=== What the exercise asks ===
Output, word for word, the span of lines that starts at the one containing "pivasin (pink) [383,398]" and ends at the last line of the records.
_ _ _ _ _ _ _
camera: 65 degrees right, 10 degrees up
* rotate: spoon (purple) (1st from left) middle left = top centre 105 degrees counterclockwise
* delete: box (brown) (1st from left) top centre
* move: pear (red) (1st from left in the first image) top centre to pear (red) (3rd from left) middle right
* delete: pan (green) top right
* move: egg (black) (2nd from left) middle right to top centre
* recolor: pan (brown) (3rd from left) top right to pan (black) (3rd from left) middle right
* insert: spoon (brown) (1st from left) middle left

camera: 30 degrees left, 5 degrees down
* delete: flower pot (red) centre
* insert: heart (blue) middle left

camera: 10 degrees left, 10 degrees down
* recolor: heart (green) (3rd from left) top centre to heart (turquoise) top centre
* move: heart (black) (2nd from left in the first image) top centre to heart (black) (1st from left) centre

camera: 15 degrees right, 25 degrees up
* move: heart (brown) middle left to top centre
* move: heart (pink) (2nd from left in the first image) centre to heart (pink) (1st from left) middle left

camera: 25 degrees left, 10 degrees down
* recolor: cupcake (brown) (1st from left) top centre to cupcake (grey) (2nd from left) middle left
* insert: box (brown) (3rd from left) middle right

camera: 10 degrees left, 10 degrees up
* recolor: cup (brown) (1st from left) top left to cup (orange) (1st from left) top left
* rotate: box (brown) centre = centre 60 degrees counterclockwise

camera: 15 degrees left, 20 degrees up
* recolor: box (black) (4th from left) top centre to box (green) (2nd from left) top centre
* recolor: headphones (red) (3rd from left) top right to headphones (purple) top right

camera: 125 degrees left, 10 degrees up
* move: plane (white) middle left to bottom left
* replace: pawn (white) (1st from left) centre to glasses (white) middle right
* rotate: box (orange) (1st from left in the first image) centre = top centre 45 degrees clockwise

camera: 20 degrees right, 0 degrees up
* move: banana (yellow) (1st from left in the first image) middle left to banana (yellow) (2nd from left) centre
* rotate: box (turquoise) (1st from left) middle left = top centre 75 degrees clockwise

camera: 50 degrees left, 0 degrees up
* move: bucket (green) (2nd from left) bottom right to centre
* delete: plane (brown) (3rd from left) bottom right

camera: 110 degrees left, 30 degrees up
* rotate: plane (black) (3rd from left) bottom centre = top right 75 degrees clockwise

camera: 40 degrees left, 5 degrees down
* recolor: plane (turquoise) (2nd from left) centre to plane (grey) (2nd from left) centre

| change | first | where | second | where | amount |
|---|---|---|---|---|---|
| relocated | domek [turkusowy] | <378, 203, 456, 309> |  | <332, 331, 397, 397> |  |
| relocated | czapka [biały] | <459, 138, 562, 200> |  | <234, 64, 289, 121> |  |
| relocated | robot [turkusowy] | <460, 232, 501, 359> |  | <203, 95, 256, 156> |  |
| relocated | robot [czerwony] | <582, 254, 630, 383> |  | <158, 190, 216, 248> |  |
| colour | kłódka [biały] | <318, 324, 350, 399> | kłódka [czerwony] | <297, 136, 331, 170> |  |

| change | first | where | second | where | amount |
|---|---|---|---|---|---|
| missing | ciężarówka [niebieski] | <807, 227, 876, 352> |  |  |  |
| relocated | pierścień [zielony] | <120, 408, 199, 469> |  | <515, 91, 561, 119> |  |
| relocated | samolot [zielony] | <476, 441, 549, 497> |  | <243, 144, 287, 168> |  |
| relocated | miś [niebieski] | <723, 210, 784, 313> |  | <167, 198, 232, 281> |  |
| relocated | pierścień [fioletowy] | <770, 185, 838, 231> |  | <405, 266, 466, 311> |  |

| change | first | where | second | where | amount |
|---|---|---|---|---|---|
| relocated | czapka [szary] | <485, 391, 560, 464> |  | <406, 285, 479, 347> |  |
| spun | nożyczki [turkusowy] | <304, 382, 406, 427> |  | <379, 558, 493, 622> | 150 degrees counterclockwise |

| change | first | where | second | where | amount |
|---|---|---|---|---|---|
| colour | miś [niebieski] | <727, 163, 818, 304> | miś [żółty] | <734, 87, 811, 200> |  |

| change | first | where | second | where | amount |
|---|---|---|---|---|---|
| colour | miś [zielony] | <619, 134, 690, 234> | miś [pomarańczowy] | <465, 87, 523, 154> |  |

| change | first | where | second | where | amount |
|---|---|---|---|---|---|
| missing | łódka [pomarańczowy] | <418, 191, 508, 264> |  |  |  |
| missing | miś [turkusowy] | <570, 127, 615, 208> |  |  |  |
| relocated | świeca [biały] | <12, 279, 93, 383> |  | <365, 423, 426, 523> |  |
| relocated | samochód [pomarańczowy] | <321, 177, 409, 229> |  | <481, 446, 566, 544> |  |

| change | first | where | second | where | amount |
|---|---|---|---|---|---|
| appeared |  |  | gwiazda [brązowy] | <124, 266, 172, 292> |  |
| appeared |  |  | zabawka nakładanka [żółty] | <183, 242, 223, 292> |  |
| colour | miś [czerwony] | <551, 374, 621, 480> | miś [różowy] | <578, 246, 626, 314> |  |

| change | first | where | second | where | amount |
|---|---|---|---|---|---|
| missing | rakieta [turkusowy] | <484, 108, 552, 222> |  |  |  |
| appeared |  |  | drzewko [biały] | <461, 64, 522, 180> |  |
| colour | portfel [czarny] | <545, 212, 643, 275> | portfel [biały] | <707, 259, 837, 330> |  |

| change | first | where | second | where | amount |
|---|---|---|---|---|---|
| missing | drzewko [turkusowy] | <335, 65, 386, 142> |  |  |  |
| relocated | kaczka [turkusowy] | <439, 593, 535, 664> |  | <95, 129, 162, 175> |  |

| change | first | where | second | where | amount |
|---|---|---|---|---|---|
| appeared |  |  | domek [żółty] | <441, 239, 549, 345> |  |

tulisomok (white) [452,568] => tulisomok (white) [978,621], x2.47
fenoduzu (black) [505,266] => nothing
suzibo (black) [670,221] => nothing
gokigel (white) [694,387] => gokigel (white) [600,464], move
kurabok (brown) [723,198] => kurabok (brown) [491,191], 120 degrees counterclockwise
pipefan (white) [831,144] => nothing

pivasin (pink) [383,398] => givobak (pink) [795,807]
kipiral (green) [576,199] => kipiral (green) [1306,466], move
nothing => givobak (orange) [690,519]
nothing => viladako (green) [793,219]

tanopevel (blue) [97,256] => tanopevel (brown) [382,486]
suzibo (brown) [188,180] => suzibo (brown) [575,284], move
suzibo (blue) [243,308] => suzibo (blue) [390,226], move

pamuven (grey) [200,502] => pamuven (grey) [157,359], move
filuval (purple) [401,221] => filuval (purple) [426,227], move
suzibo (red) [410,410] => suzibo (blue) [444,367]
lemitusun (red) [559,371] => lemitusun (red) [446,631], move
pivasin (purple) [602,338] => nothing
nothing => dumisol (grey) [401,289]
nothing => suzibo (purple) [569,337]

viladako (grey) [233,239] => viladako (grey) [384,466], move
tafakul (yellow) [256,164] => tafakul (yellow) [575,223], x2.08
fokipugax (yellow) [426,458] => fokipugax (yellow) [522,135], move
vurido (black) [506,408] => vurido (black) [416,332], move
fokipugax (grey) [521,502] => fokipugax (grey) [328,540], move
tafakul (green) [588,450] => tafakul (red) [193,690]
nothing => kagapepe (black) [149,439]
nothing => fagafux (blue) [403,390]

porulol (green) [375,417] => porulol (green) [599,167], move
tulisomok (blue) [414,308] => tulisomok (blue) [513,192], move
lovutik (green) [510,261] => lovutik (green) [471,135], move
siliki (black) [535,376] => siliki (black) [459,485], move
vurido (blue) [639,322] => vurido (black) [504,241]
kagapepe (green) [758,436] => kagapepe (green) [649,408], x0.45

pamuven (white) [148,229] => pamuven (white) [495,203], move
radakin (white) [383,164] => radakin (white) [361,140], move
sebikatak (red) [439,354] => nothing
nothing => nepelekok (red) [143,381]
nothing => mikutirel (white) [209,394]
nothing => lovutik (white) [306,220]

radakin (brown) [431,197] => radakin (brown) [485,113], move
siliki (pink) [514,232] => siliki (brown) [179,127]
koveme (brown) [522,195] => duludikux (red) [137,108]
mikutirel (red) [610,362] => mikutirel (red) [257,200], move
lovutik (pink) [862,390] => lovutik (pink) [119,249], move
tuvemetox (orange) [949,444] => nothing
_ _ _ _ _ _ _
=== Result for this task ===
pivasin (pink) [383,398] => givobak (pink) [795,807]
kipiral (green) [576,199] => kipiral (green) [1306,466], move
nothing => givobak (orange) [690,519]
nothing => viladako (green) [793,219]

tanopevel (blue) [97,256] => tanopevel (brown) [382,486]
suzibo (brown) [188,180] => suzibo (brown) [575,284], move
suzibo (blue) [243,308] => suzibo (blue) [390,226], move

pamuven (grey) [200,502] => pamuven (grey) [157,359], move
filuval (purple) [401,221] => filuval (purple) [426,227], move
suzibo (red) [410,410] => suzibo (blue) [444,367]
lemitusun (red) [559,371] => lemitusun (red) [446,631], move
pivasin (purple) [602,338] => nothing
nothing => dumisol (grey) [401,289]
nothing => suzibo (purple) [569,337]

viladako (grey) [233,239] => viladako (grey) [384,466], move
tafakul (yellow) [256,164] => tafakul (yellow) [575,223], x2.08
fokipugax (yellow) [426,458] => fokipugax (yellow) [522,135], move
vurido (black) [506,408] => vurido (black) [416,332], move
fokipugax (grey) [521,502] => fokipugax (grey) [328,540], move
tafakul (green) [588,450] => tafakul (red) [193,690]
nothing => kagapepe (black) [149,439]
nothing => fagafux (blue) [403,390]

porulol (green) [375,417] => porulol (green) [599,167], move
tulisomok (blue) [414,308] => tulisomok (blue) [513,192], move
lovutik (green) [510,261] => lovutik (green) [471,135], move
siliki (black) [535,376] => siliki (black) [459,485], move
vurido (blue) [639,322] => vurido (black) [504,241]
kagapepe (green) [758,436] => kagapepe (green) [649,408], x0.45

pamuven (white) [148,229] => pamuven (white) [495,203], move
radakin (white) [383,164] => radakin (white) [361,140], move
sebikatak (red) [439,354] => nothing
nothing => nepelekok (red) [143,381]
nothing => mikutirel (white) [209,394]
nothing => lovutik (white) [306,220]

radakin (brown) [431,197] => radakin (brown) [485,113], move
siliki (pink) [514,232] => siliki (brown) [179,127]
koveme (brown) [522,195] => duludikux (red) [137,108]
mikutirel (red) [610,362] => mikutirel (red) [257,200], move
lovutik (pink) [862,390] => lovutik (pink) [119,249], move
tuvemetox (orange) [949,444] => nothing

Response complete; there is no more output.